Pull out every line below that holds the word "none".

- [Detected change data]
· · · ·

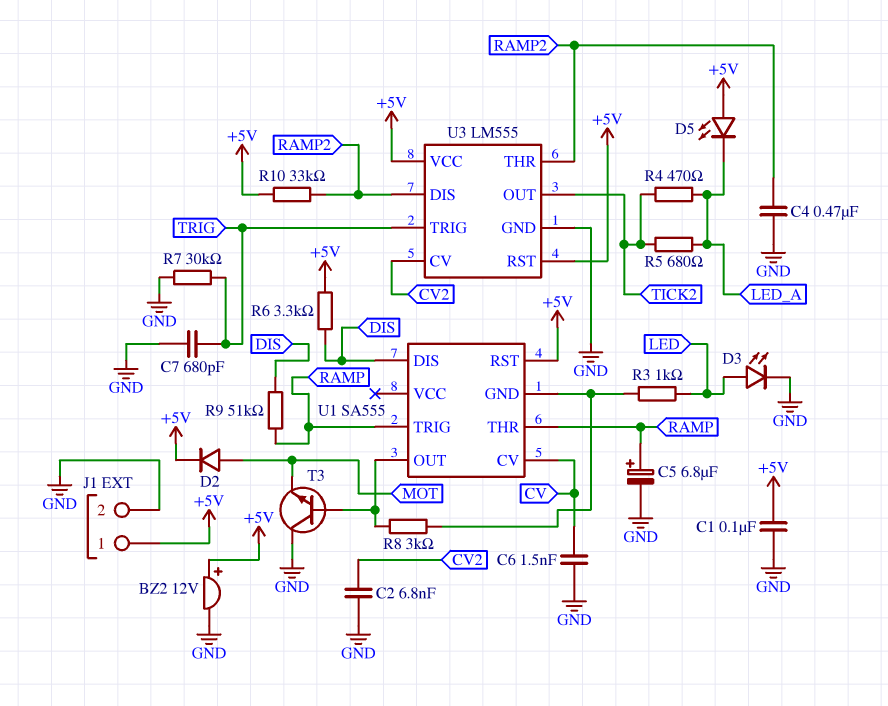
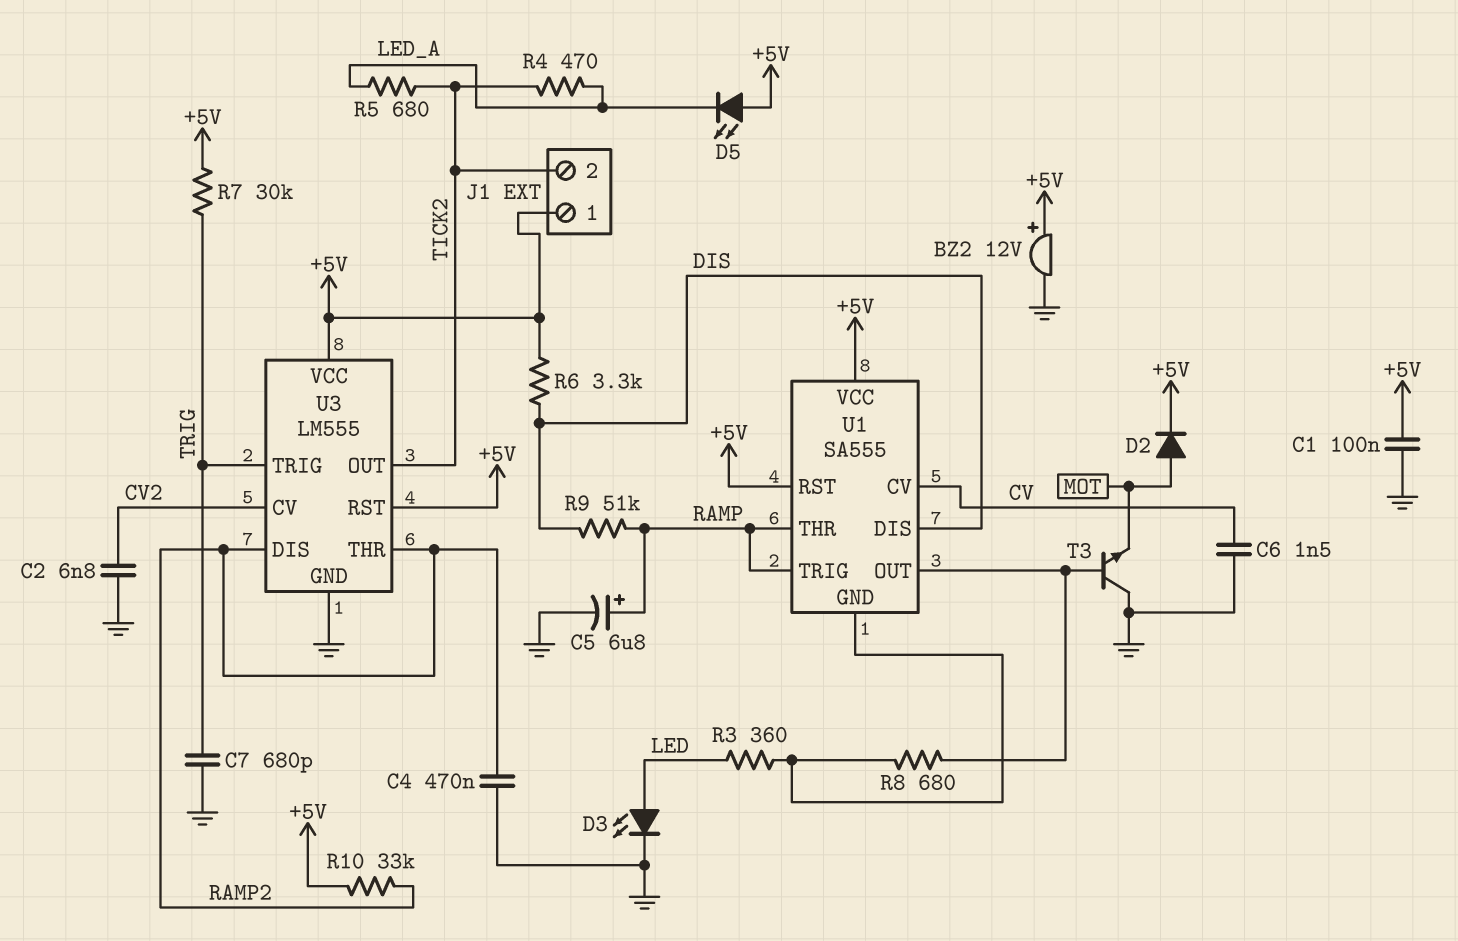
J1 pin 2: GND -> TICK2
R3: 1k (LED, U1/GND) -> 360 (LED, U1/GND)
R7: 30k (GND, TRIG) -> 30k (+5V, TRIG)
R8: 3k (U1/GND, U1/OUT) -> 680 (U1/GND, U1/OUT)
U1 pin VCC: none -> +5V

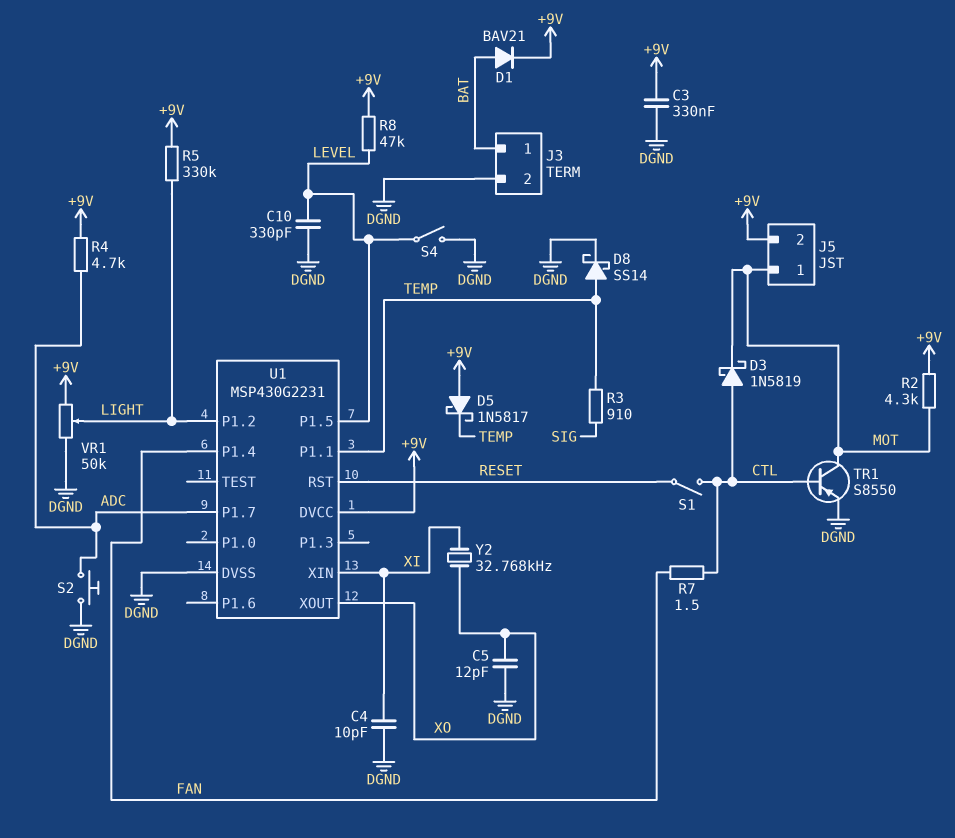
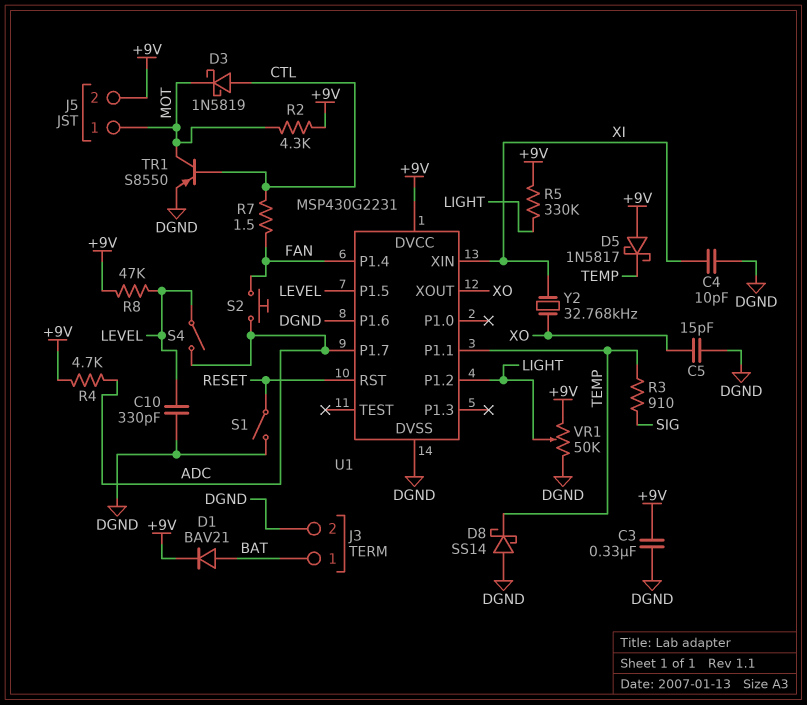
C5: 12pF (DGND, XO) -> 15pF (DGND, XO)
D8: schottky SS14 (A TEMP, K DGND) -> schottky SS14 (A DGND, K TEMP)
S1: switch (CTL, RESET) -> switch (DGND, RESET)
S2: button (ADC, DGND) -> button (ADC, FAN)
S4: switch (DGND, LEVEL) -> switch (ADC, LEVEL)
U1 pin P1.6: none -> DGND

· · · ·

- [ANSWER BOX]
U1 pin VCC: none -> +5V
U1 pin P1.6: none -> DGND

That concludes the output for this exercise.